= Instructions to follow =
Return the listing below exactly, with the pictures dropped.
### Collected data ###
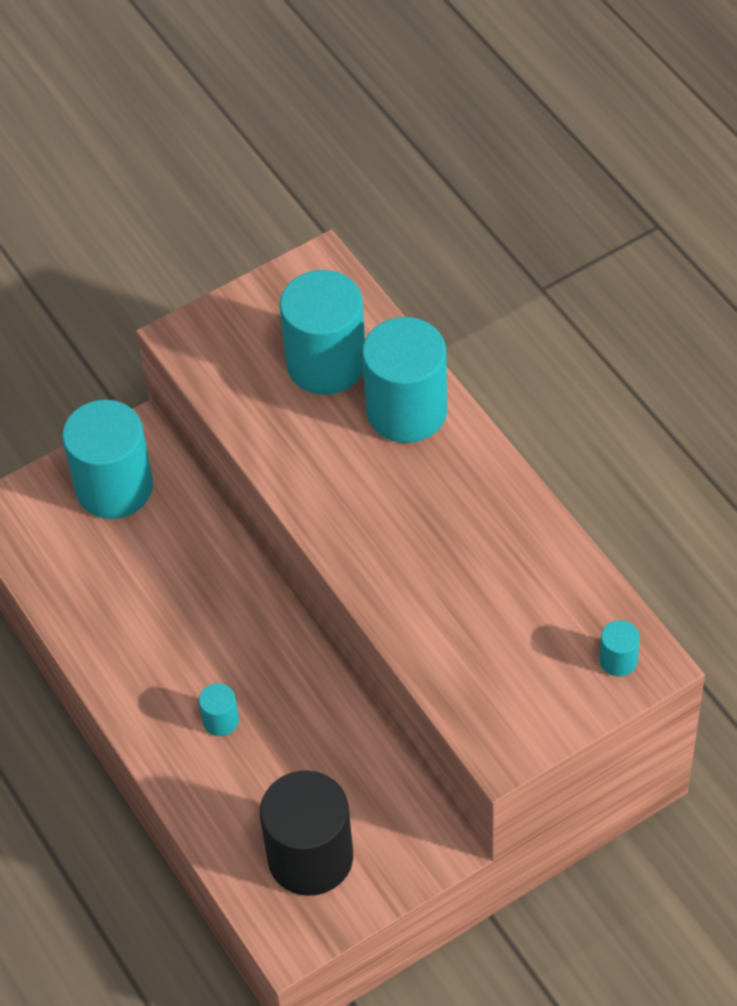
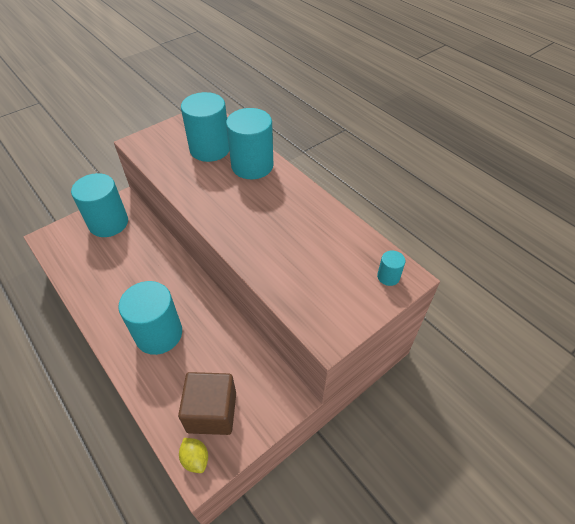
camera: 10 degrees left, 5 degrees down
(221, 720) = (159, 334): turquoise cylinder -> turquoise cylinder, size x2.30
(283, 923) = (195, 459): none -> yellow lemon
(310, 857) = (212, 412): black cylinder -> brown cube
###
= Worked solution =
camera: 10 degrees left, 5 degrees down
(221, 720) = (159, 334): turquoise cylinder -> turquoise cylinder, size x2.30
(283, 923) = (195, 459): none -> yellow lemon
(310, 857) = (212, 412): black cylinder -> brown cube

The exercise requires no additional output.